Dataset content
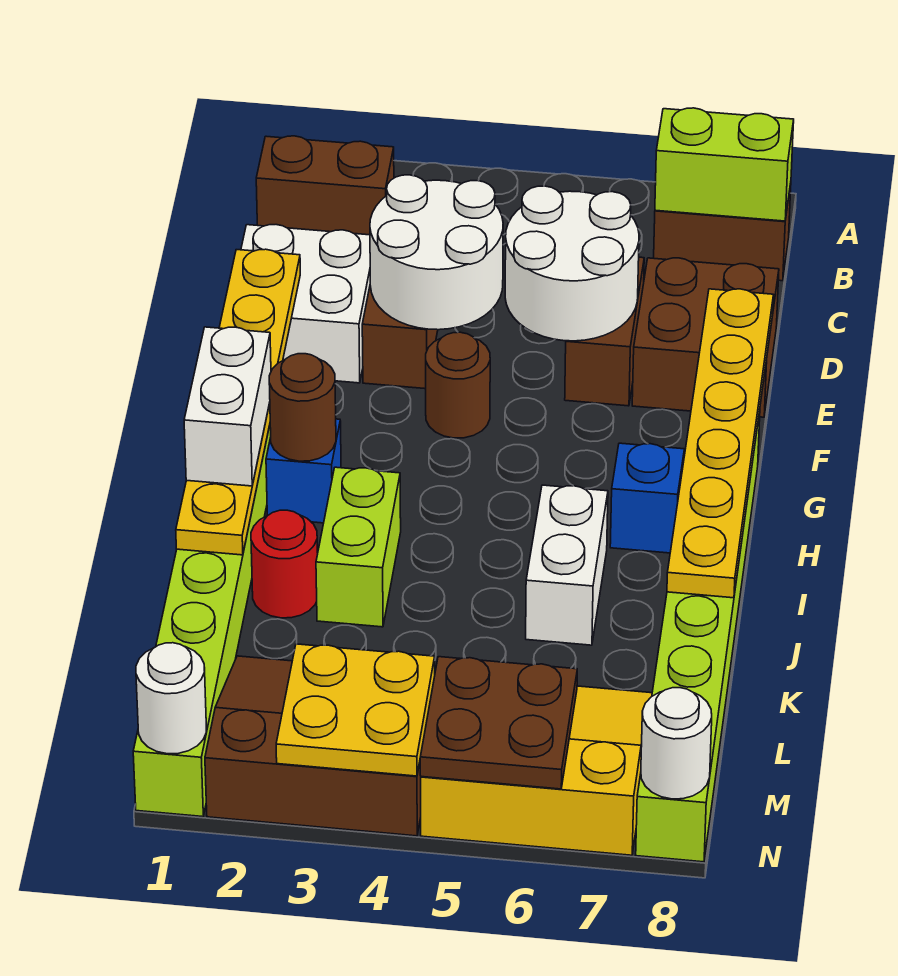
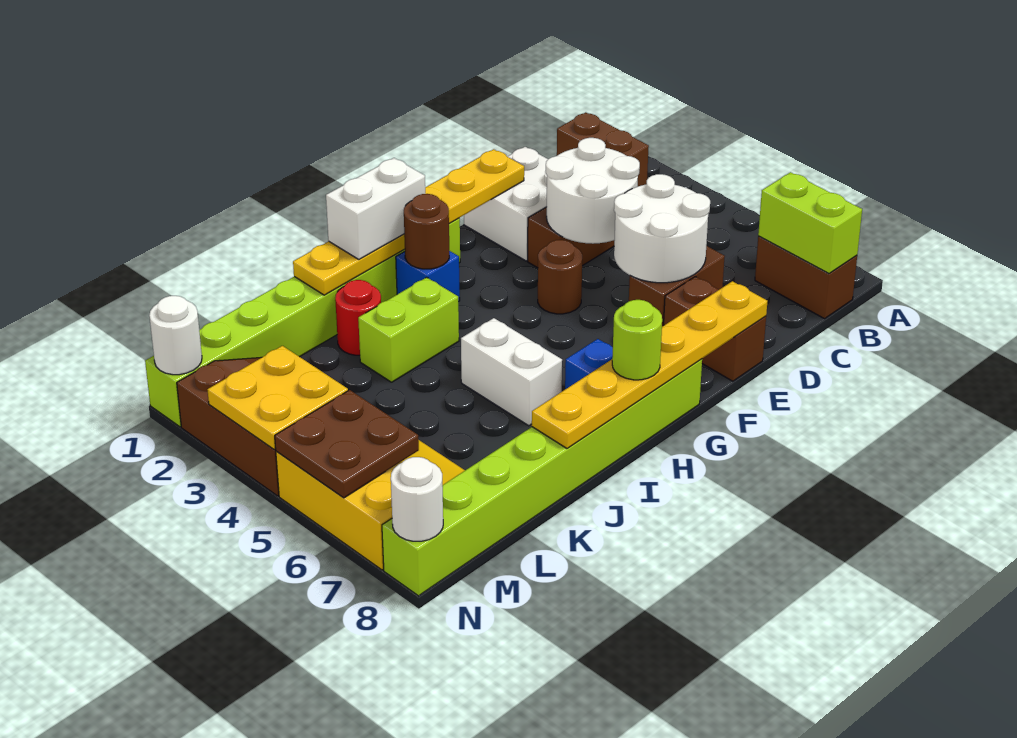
brown brick D7:E8 level 1 -> brown brick E7:E8 level 1
none -> lime round brick H8 level 3
white brick I6:J6 level 1 -> white brick I5:I6 level 1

What the task requires
Retype the listing above exactly as it appears, omitting the pictures.

Exercise output
brown brick D7:E8 level 1 -> brown brick E7:E8 level 1
none -> lime round brick H8 level 3
white brick I6:J6 level 1 -> white brick I5:I6 level 1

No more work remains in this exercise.